---------- SUPPLIED MATERIAL

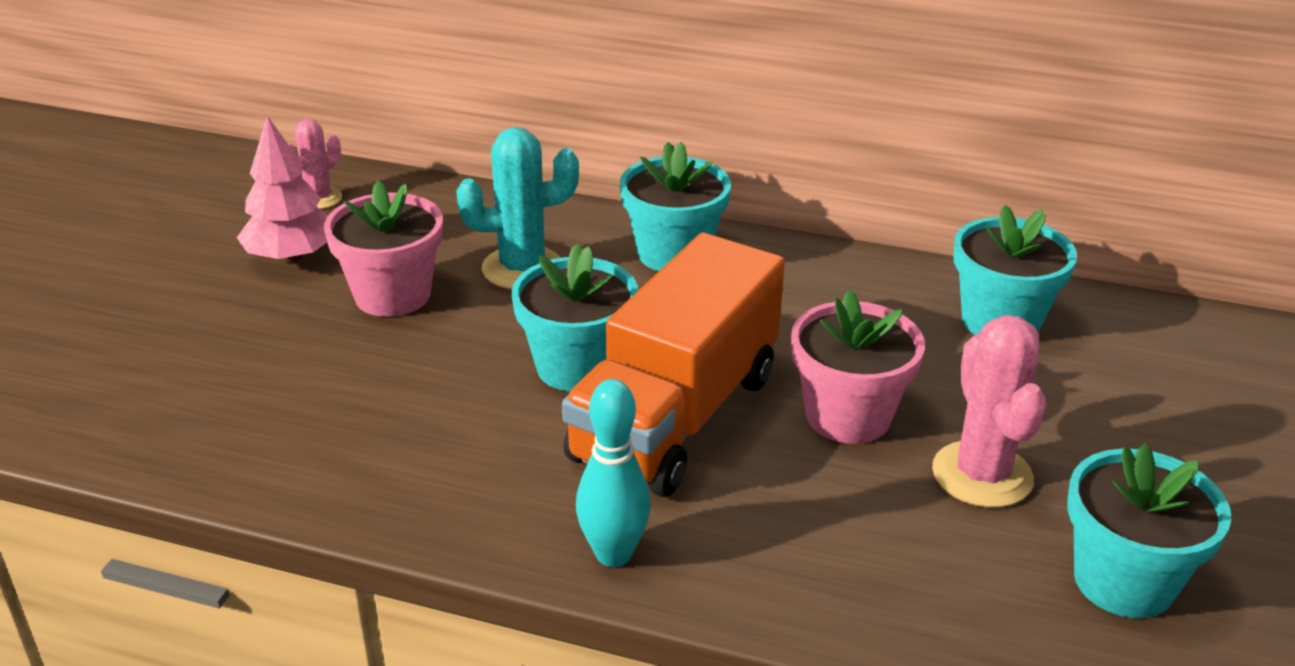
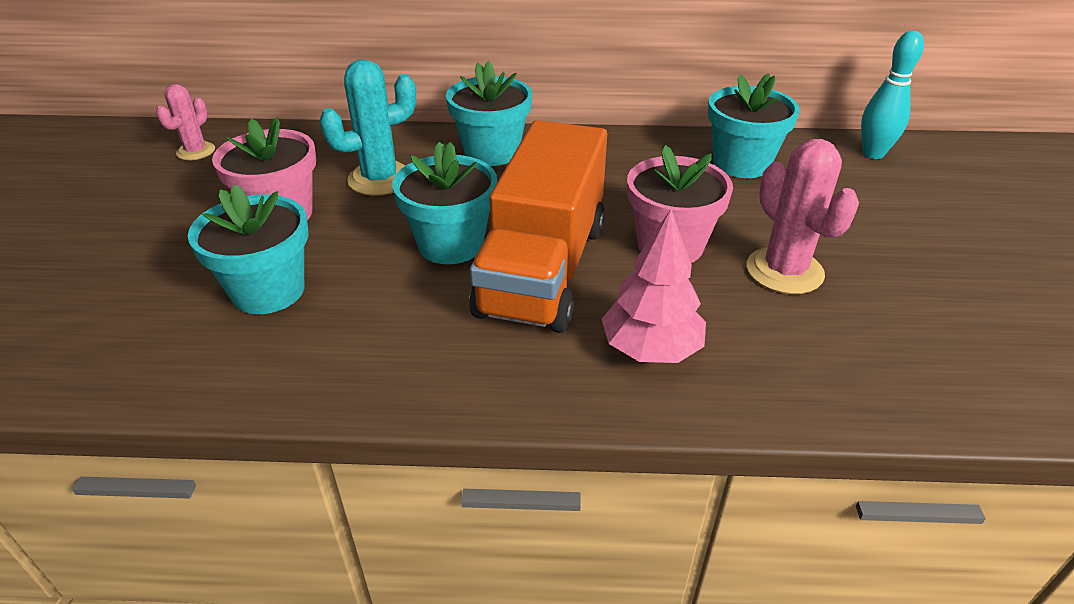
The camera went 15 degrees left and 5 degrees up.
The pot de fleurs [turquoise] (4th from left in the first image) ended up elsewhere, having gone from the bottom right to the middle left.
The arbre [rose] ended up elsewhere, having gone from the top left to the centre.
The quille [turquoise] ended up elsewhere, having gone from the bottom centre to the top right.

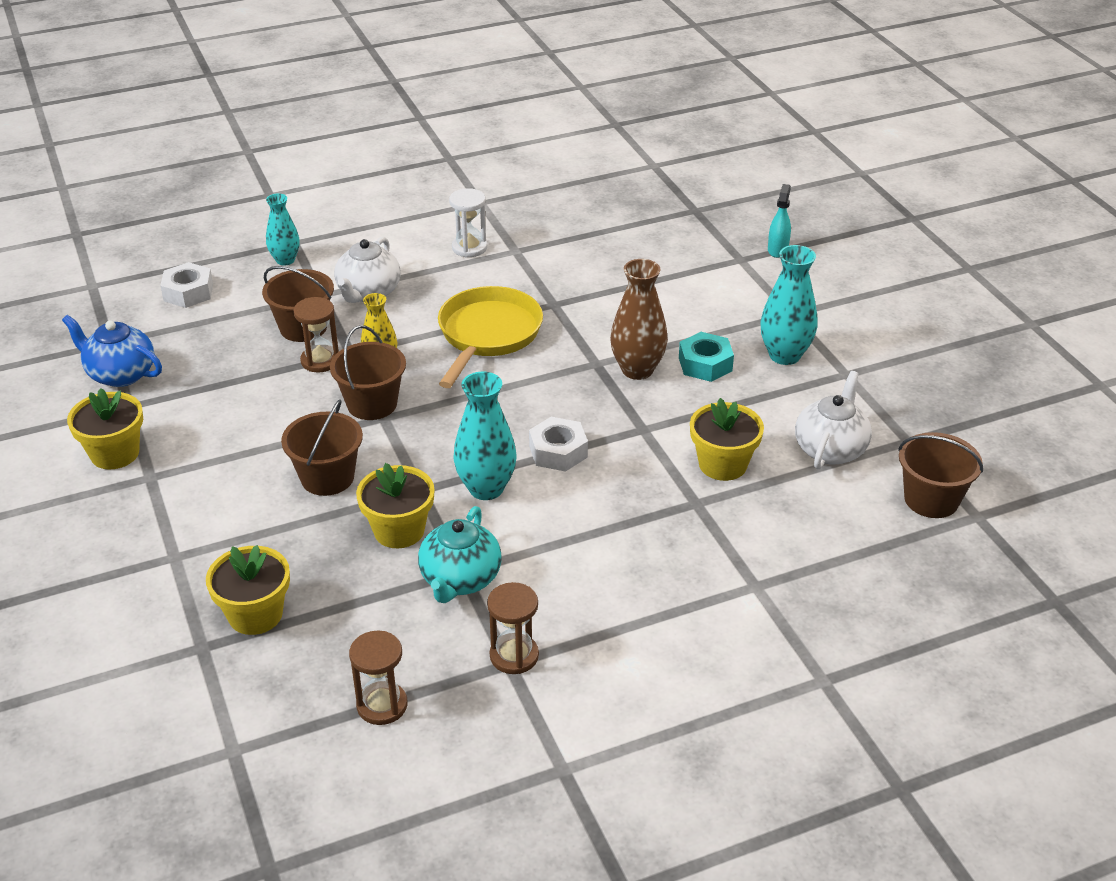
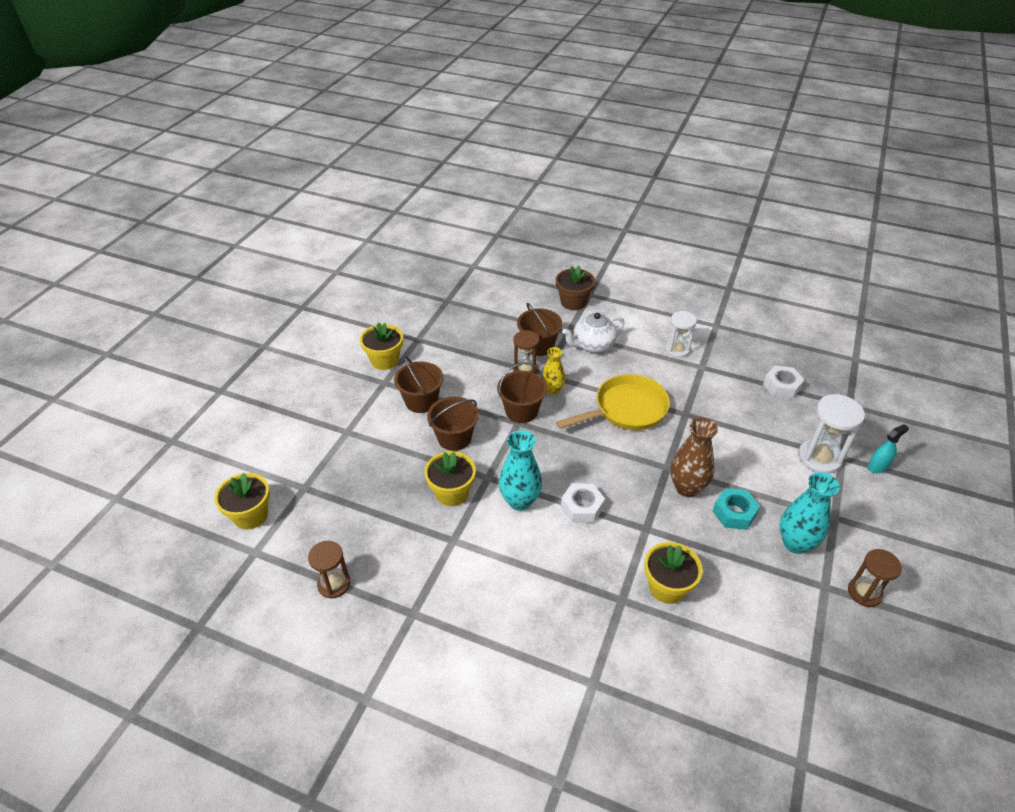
The camera went 45 degrees right and 5 degrees up.
The pot de fleurs [jaune] (2nd from left in the first image) ended up elsewhere, having gone from the bottom left to the middle left.
The seau [marron] (4th from left in the first image) ended up elsewhere, having gone from the middle right to the centre.
Where the vase [turquoise] (1st from left) stood at the top left, the pot de fleurs [marron] came to stand at the centre.
The écrou [blanc] (1st from left in the first image) ended up elsewhere, having gone from the top left to the middle right.
The second view gained the sablier [blanc] (2nd from left) at the middle right.
The sablier [marron] (3rd from left) ended up elsewhere, having gone from the bottom centre to the bottom right.
The second view lost the théière [bleu] at the middle left.
The second view lost the théière [turquoise] at the centre.
The second view lost the théière [blanc] (2nd from left) at the middle right.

--------------------

§ YOUR TASK
Could you reproduce every record above exactly, leaving out any pictures?

§ SOLUTION TO THIS TASK
The camera went 15 degrees left and 5 degrees up.
The pot de fleurs [turquoise] (4th from left in the first image) ended up elsewhere, having gone from the bottom right to the middle left.
The arbre [rose] ended up elsewhere, having gone from the top left to the centre.
The quille [turquoise] ended up elsewhere, having gone from the bottom centre to the top right.

The camera went 45 degrees right and 5 degrees up.
The pot de fleurs [jaune] (2nd from left in the first image) ended up elsewhere, having gone from the bottom left to the middle left.
The seau [marron] (4th from left in the first image) ended up elsewhere, having gone from the middle right to the centre.
Where the vase [turquoise] (1st from left) stood at the top left, the pot de fleurs [marron] came to stand at the centre.
The écrou [blanc] (1st from left in the first image) ended up elsewhere, having gone from the top left to the middle right.
The second view gained the sablier [blanc] (2nd from left) at the middle right.
The sablier [marron] (3rd from left) ended up elsewhere, having gone from the bottom centre to the bottom right.
The second view lost the théière [bleu] at the middle left.
The second view lost the théière [turquoise] at the centre.
The second view lost the théière [blanc] (2nd from left) at the middle right.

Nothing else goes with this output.